— What is required —
The output should be limited to the line holding "(452, 462) = (85, 371): turquoise" and the lines after it through the end of the entries, each restated exactly.

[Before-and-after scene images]
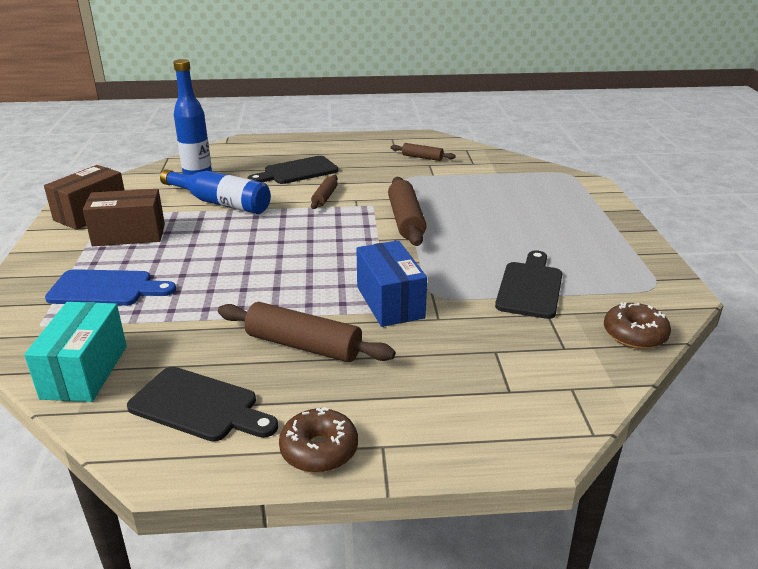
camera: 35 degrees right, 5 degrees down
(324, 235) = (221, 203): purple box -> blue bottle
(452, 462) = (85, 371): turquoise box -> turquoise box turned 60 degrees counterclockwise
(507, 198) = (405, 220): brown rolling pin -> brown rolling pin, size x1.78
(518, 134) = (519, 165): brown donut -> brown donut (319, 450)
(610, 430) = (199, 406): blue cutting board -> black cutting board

— Output for this task —
(452, 462) = (85, 371): turquoise box -> turquoise box turned 60 degrees counterclockwise
(507, 198) = (405, 220): brown rolling pin -> brown rolling pin, size x1.78
(518, 134) = (519, 165): brown donut -> brown donut (319, 450)
(610, 430) = (199, 406): blue cutting board -> black cutting board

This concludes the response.